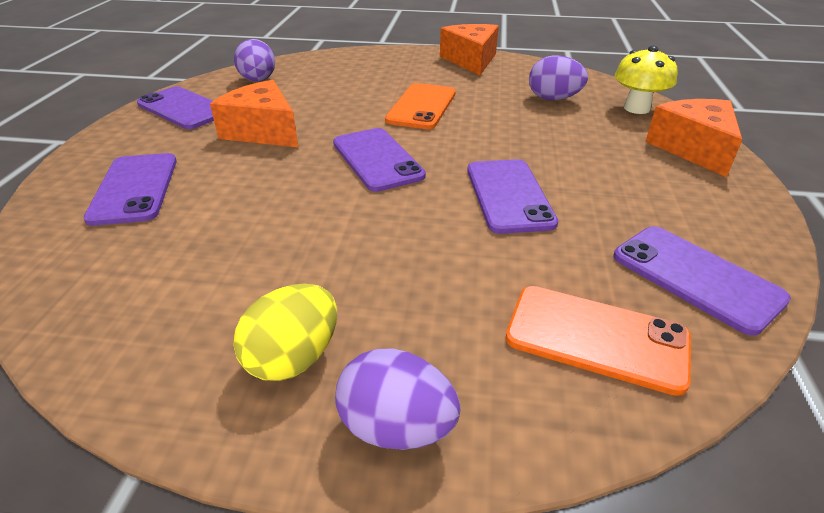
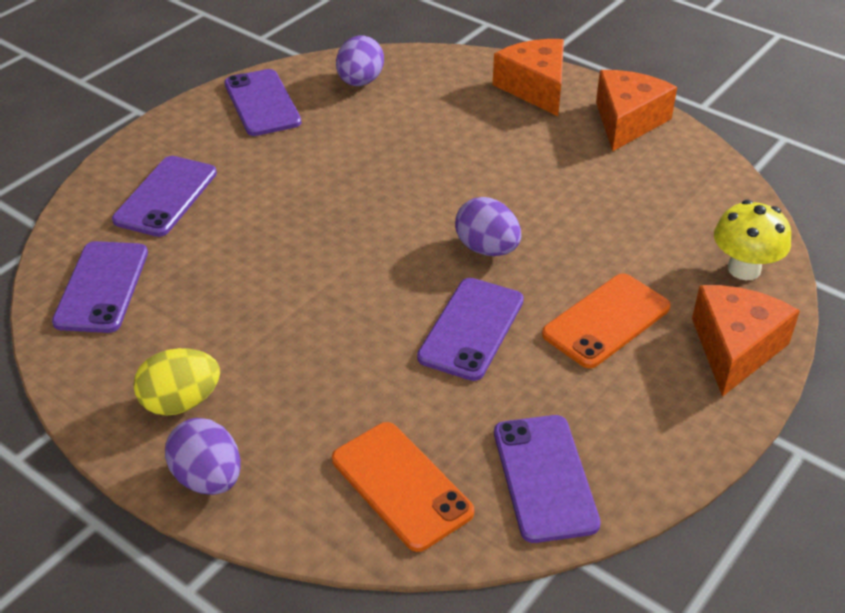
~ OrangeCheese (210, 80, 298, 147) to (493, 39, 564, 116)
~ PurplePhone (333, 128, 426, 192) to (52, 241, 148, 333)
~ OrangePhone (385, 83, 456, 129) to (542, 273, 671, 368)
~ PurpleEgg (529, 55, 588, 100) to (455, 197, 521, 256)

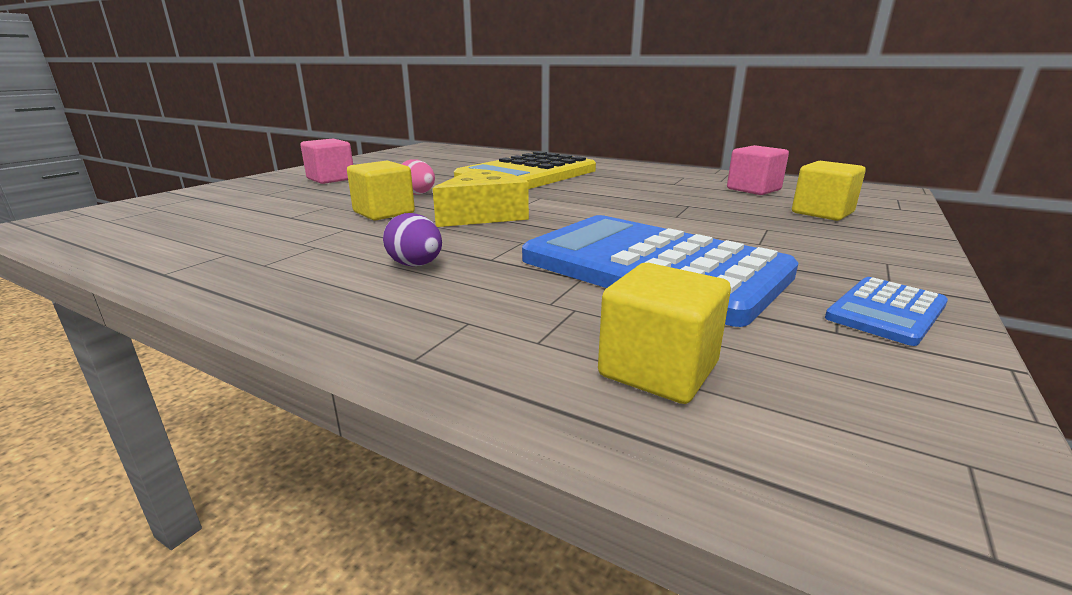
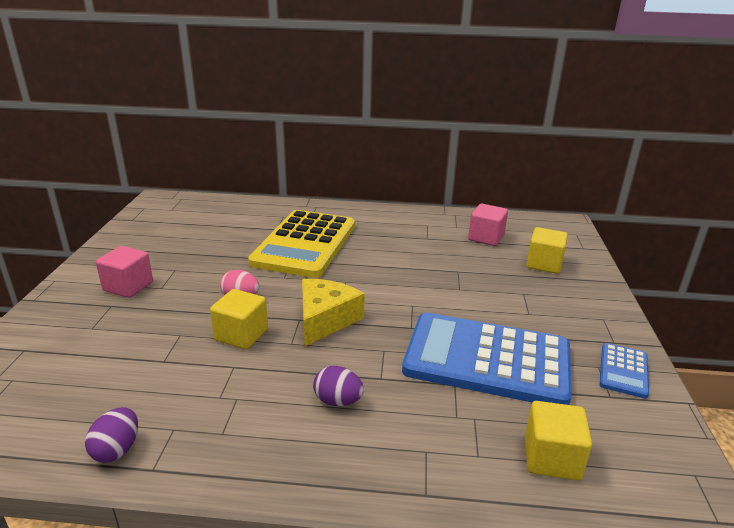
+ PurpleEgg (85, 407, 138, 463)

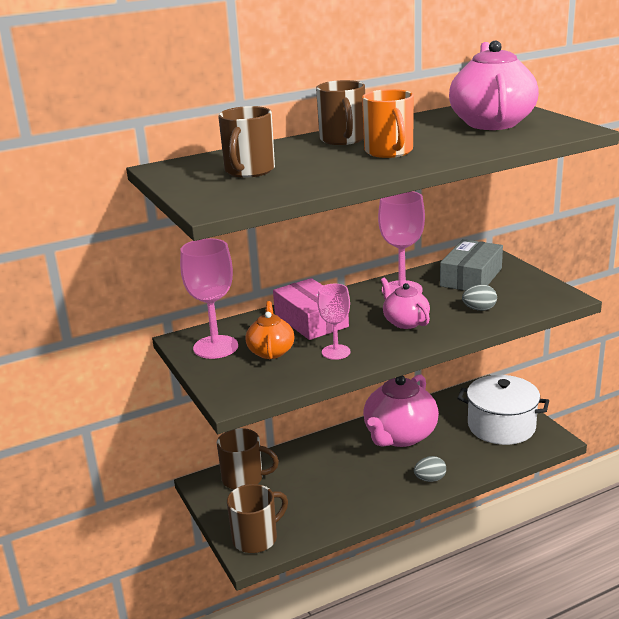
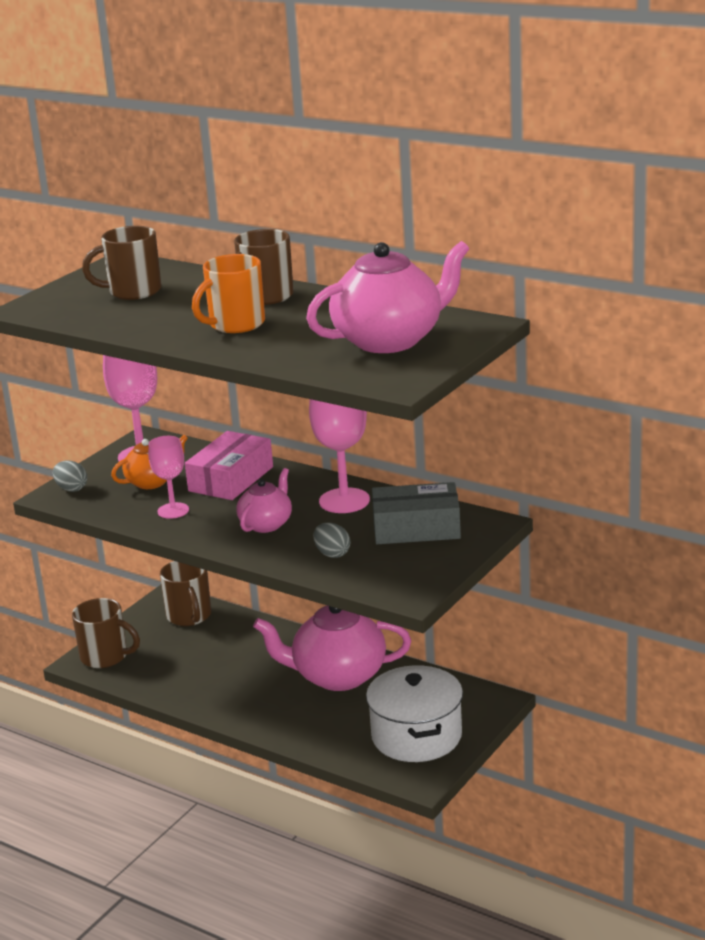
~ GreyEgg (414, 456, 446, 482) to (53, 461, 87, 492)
--
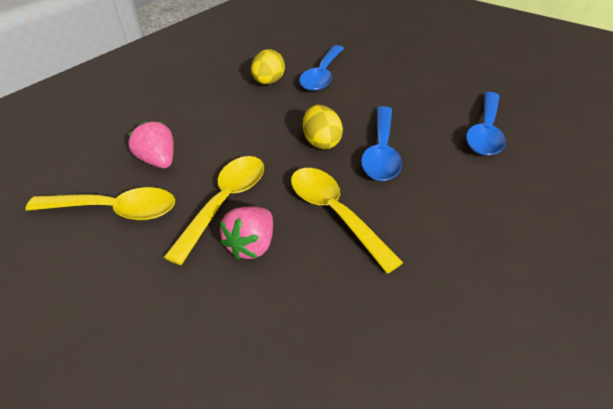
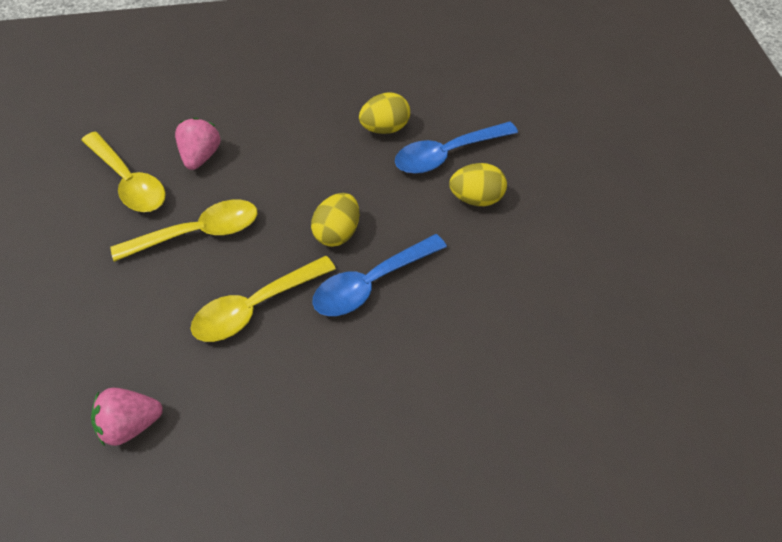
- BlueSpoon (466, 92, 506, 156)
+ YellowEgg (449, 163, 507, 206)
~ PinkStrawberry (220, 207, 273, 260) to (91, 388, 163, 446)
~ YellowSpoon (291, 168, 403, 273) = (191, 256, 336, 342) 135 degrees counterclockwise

| PROMPT |
Here the job is to set down exactly the lines of the material above that fall between the one with "388, 163, 446)" and the one with "135 degrees counterclockwise", inclusive, and nothing beyond them.

| SOLUTION TO THIS TASK |
~ PinkStrawberry (220, 207, 273, 260) to (91, 388, 163, 446)
~ YellowSpoon (291, 168, 403, 273) = (191, 256, 336, 342) 135 degrees counterclockwise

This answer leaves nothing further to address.